For the material below, return exactly the lines starting at the line containing "building: [99,547,144,618] -> [66,429,95,474]" and ending at the line containing "building: none -> [137,432,164,463]", both ends included, and no others.

## Exercise input
----
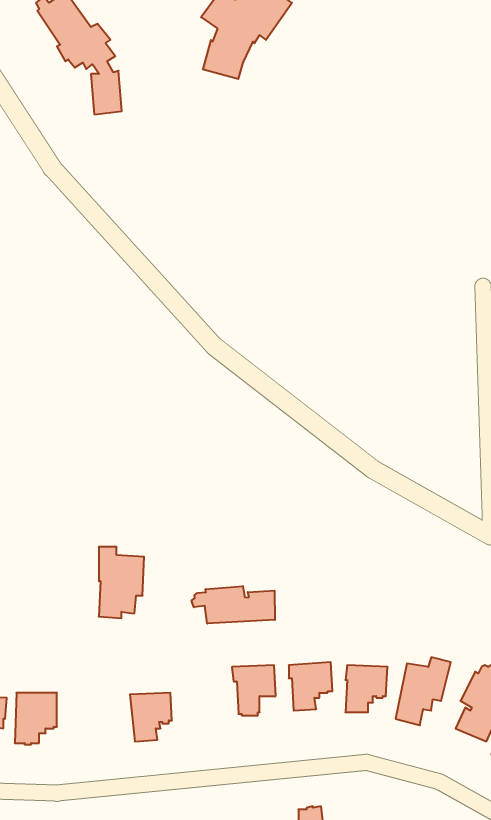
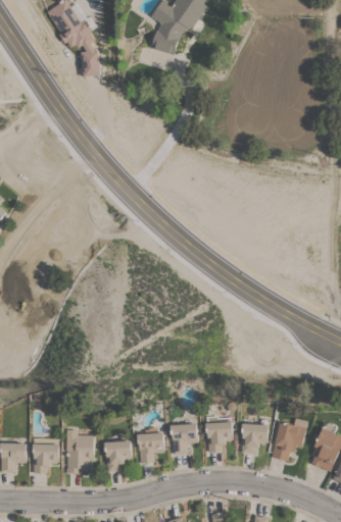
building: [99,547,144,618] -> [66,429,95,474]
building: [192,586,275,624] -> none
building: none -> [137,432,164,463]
----
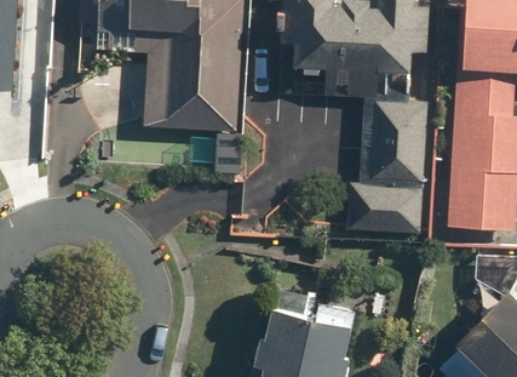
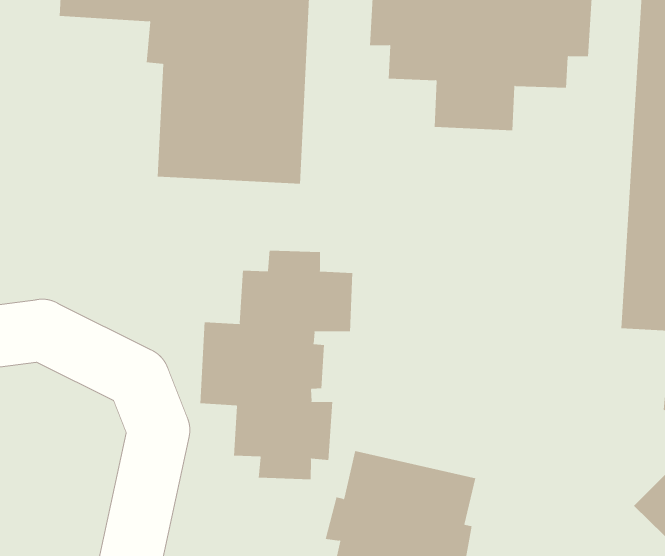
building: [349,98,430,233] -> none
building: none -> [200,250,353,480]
----
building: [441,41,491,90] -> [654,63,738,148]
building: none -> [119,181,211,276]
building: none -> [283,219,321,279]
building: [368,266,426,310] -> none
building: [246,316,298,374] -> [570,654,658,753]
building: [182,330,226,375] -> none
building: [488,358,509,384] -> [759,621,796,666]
----
## Answer for the task
building: [99,547,144,618] -> [66,429,95,474]
building: [192,586,275,624] -> none
building: none -> [137,432,164,463]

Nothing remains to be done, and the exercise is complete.